What is needed | Copy the result of filtering the entries below for lines that include the string "spoon".

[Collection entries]
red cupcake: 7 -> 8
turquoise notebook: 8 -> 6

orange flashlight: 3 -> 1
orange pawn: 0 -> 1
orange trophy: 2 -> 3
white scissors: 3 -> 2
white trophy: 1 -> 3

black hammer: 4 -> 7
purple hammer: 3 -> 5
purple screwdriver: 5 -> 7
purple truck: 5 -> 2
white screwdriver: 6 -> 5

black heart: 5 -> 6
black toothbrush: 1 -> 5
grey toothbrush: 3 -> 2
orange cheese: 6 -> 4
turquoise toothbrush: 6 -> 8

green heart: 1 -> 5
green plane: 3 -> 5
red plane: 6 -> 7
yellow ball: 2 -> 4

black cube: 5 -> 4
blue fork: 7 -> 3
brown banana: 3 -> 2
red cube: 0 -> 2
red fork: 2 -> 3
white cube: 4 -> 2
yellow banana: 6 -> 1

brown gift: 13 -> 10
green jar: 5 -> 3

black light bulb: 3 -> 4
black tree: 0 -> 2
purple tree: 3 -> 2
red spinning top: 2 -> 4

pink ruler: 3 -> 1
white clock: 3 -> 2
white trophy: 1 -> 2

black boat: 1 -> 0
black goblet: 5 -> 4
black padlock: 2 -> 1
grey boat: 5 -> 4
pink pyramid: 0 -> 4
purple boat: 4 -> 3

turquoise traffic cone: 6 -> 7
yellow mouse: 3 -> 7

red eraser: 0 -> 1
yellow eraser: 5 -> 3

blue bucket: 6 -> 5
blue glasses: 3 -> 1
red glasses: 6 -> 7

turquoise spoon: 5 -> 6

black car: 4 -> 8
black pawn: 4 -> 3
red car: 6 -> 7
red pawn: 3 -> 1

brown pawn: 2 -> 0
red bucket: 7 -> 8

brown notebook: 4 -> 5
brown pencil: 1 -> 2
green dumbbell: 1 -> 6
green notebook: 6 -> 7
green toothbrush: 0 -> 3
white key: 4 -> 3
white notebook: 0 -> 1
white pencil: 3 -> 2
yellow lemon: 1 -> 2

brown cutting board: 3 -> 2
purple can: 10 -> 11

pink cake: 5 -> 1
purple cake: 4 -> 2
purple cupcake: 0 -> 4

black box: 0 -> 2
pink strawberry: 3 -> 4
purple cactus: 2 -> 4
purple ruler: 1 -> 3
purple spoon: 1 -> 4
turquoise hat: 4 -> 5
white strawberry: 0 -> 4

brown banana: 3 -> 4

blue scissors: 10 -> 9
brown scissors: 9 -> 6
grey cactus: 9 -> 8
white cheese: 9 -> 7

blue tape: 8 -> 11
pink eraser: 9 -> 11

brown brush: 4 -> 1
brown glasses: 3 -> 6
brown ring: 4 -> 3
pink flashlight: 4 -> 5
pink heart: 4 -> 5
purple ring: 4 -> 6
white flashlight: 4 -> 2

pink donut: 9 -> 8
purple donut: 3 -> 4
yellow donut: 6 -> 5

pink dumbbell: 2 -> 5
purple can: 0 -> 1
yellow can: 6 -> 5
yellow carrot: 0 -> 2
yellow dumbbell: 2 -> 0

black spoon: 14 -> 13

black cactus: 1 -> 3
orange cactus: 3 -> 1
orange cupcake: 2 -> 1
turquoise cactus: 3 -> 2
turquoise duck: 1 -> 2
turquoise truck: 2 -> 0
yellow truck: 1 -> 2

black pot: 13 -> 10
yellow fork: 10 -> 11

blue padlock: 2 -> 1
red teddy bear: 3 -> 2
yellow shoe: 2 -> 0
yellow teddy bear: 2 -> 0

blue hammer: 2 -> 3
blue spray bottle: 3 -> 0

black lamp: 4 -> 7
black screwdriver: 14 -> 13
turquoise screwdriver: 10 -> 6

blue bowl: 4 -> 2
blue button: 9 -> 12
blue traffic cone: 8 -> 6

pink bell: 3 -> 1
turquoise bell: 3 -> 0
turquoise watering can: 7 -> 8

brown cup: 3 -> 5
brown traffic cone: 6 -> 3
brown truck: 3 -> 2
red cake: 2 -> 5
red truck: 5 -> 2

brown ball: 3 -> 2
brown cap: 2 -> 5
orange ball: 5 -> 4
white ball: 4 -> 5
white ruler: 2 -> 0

Response to this task |
turquoise spoon: 5 -> 6
purple spoon: 1 -> 4
black spoon: 14 -> 13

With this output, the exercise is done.